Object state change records
* * *

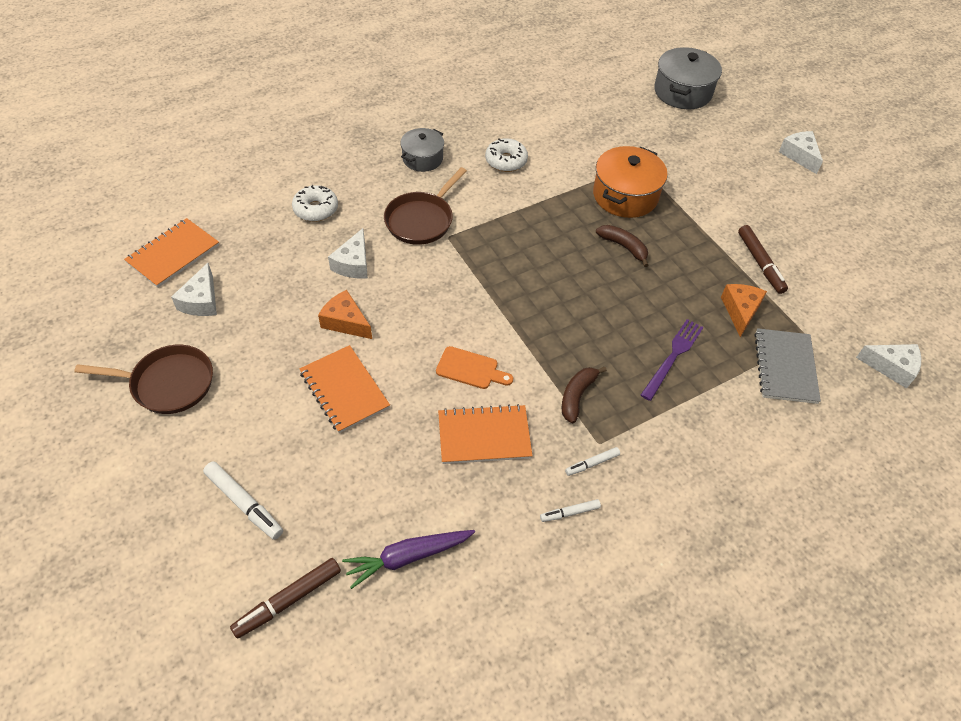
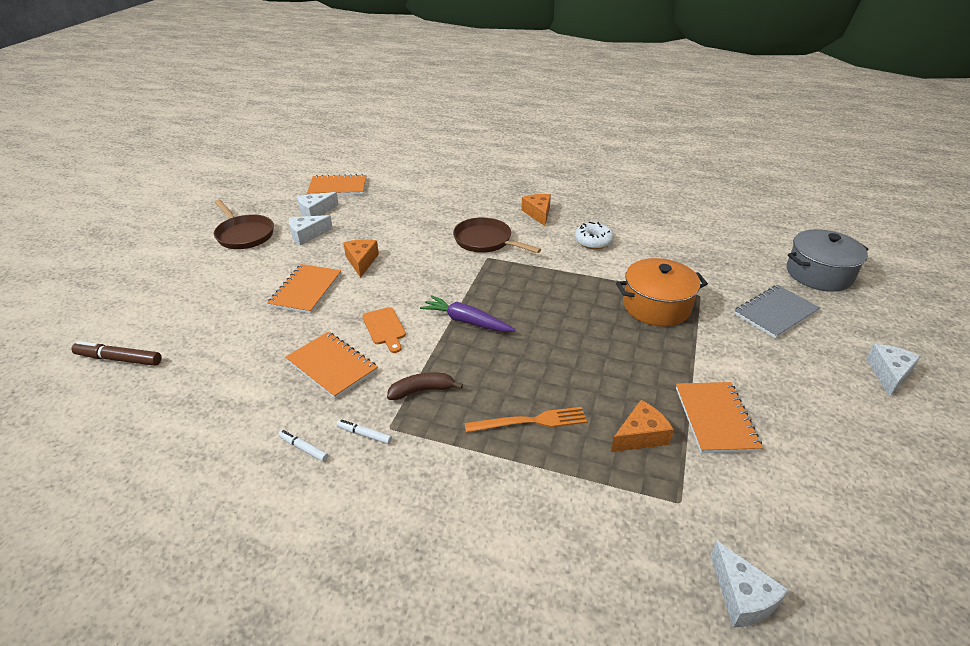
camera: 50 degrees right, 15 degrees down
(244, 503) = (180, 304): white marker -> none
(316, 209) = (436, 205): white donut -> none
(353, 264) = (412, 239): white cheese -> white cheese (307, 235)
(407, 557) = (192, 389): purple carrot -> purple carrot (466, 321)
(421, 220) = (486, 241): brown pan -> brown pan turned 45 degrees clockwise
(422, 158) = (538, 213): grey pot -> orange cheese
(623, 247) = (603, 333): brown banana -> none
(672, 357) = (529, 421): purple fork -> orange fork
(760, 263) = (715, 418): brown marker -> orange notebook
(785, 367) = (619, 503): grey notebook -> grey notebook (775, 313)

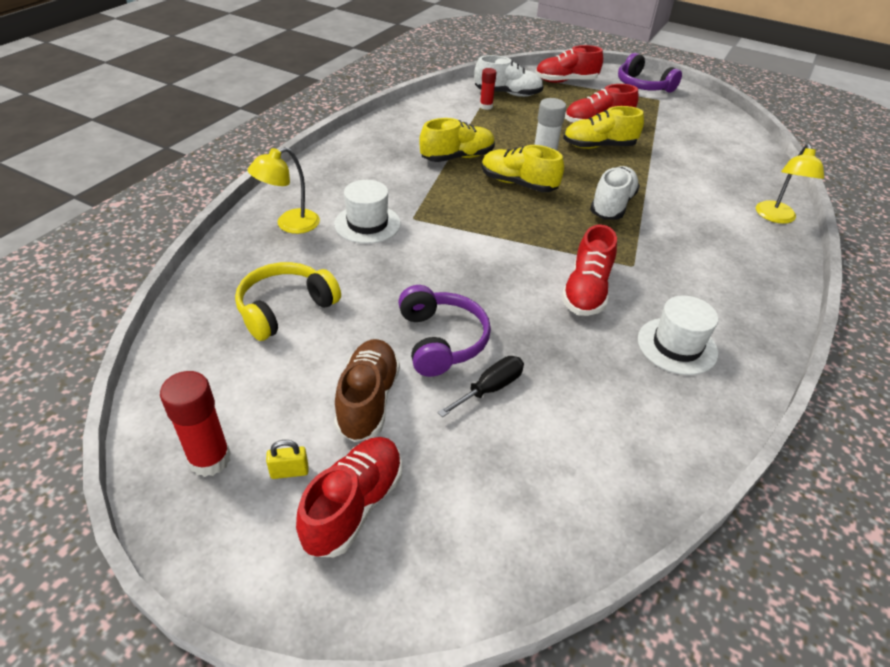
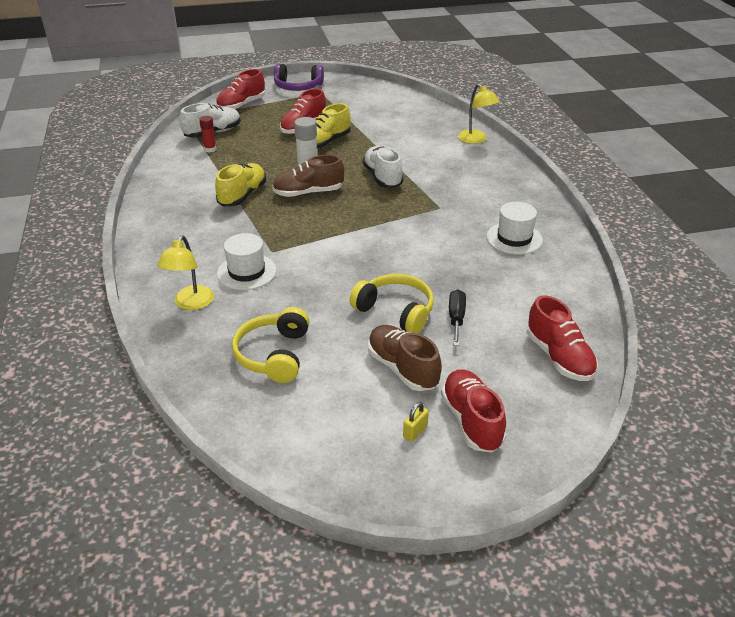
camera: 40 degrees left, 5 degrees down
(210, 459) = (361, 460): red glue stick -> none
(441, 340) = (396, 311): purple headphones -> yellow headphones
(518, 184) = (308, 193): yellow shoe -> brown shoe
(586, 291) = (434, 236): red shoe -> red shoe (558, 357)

* * *

Work task: Write out only those lines that fall between the one containing "(518, 184) = (308, 193): yellow" and the end of the entries, the first and last included, exactly as they read.

Your response:
(518, 184) = (308, 193): yellow shoe -> brown shoe
(586, 291) = (434, 236): red shoe -> red shoe (558, 357)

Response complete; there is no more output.